======== Material shown ========

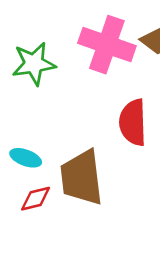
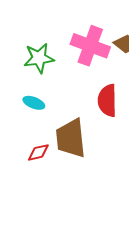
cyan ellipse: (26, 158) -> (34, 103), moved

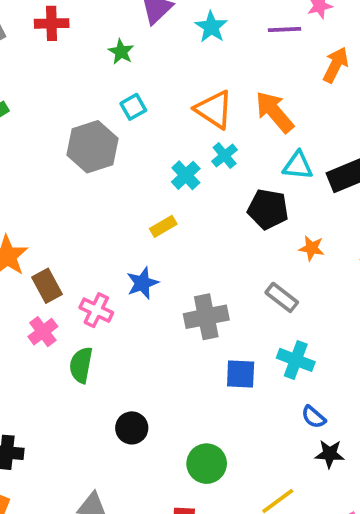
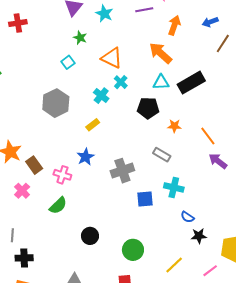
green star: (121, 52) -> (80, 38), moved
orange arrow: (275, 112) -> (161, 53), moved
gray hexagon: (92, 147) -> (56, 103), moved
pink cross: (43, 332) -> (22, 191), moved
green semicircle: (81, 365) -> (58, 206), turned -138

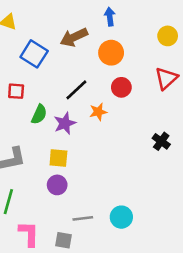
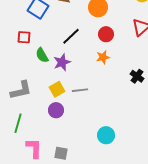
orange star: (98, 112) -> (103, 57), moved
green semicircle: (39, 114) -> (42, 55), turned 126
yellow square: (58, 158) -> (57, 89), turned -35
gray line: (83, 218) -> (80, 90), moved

========

◆ **Try it**:
With the line containing "green semicircle: (39, 114)" as the first and the final line of the entries above as the last, write out that span exactly and nothing more.

◆ **Solved exercise**:
green semicircle: (39, 114) -> (42, 55), turned 126
yellow square: (58, 158) -> (57, 89), turned -35
gray line: (83, 218) -> (80, 90), moved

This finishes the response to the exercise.